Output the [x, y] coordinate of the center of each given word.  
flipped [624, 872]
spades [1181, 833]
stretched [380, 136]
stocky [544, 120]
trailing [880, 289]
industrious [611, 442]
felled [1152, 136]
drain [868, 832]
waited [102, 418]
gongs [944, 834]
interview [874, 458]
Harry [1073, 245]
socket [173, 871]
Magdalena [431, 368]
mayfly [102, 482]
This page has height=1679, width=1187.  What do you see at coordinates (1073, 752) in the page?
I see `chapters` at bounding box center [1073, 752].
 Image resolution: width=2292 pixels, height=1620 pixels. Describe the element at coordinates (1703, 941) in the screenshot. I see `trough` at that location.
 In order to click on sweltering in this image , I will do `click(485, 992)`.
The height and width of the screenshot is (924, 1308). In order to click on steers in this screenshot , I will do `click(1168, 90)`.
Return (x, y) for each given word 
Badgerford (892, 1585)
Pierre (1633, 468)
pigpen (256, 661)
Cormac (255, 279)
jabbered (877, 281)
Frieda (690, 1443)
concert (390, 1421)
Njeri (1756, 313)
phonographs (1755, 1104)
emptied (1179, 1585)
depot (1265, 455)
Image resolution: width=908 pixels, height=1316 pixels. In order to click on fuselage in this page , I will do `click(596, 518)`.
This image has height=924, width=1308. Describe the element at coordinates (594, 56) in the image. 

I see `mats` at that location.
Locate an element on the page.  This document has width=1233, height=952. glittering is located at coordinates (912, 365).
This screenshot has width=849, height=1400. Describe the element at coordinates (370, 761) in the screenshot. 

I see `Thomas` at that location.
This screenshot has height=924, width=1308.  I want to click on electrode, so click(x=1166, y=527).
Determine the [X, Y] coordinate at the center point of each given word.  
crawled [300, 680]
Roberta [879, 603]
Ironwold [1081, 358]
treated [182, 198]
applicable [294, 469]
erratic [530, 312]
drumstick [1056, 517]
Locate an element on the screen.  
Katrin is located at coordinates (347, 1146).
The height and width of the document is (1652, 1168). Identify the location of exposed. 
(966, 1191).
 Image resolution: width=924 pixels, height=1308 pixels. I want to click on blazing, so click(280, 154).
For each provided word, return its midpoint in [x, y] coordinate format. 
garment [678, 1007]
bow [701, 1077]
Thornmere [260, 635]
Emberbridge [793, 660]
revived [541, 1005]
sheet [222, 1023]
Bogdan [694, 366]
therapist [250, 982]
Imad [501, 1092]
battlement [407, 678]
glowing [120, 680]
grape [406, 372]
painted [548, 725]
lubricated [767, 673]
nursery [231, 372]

******************************

• _PROBLEM TO WORK ON_
Rewrite all the records above, swapping "midpoint" for "center point" and leaving everything else unchanged.

• _FINISHED EXERCISE_
Output the [x, y] coordinate of the center of each given word.  
flipped [624, 872]
spades [1181, 833]
stretched [380, 136]
stocky [544, 120]
trailing [880, 289]
industrious [611, 442]
felled [1152, 136]
drain [868, 832]
waited [102, 418]
gongs [944, 834]
interview [874, 458]
Harry [1073, 245]
socket [173, 871]
Magdalena [431, 368]
mayfly [102, 482]
This page has height=1679, width=1187.  What do you see at coordinates (1073, 752) in the page?
I see `chapters` at bounding box center [1073, 752].
 Image resolution: width=2292 pixels, height=1620 pixels. Describe the element at coordinates (1703, 941) in the screenshot. I see `trough` at that location.
 In order to click on sweltering in this image , I will do `click(485, 992)`.
The height and width of the screenshot is (924, 1308). In order to click on steers in this screenshot , I will do `click(1168, 90)`.
Return (x, y) for each given word 
Badgerford (892, 1585)
Pierre (1633, 468)
pigpen (256, 661)
Cormac (255, 279)
jabbered (877, 281)
Frieda (690, 1443)
concert (390, 1421)
Njeri (1756, 313)
phonographs (1755, 1104)
emptied (1179, 1585)
depot (1265, 455)
Image resolution: width=908 pixels, height=1316 pixels. In order to click on fuselage in this page , I will do `click(596, 518)`.
This image has height=924, width=1308. Describe the element at coordinates (594, 56) in the image. 

I see `mats` at that location.
Locate an element on the page.  This document has width=1233, height=952. glittering is located at coordinates (912, 365).
This screenshot has width=849, height=1400. Describe the element at coordinates (370, 761) in the screenshot. 

I see `Thomas` at that location.
This screenshot has height=924, width=1308.  I want to click on electrode, so click(x=1166, y=527).
Determine the [X, Y] coordinate at the center point of each given word.  
crawled [300, 680]
Roberta [879, 603]
Ironwold [1081, 358]
treated [182, 198]
applicable [294, 469]
erratic [530, 312]
drumstick [1056, 517]
Locate an element on the screen.  
Katrin is located at coordinates (347, 1146).
The height and width of the document is (1652, 1168). Identify the location of exposed. 
(966, 1191).
 Image resolution: width=924 pixels, height=1308 pixels. I want to click on blazing, so click(280, 154).
For each provided word, return its center point in [x, y] coordinate format. 
garment [678, 1007]
bow [701, 1077]
Thornmere [260, 635]
Emberbridge [793, 660]
revived [541, 1005]
sheet [222, 1023]
Bogdan [694, 366]
therapist [250, 982]
Imad [501, 1092]
battlement [407, 678]
glowing [120, 680]
grape [406, 372]
painted [548, 725]
lubricated [767, 673]
nursery [231, 372]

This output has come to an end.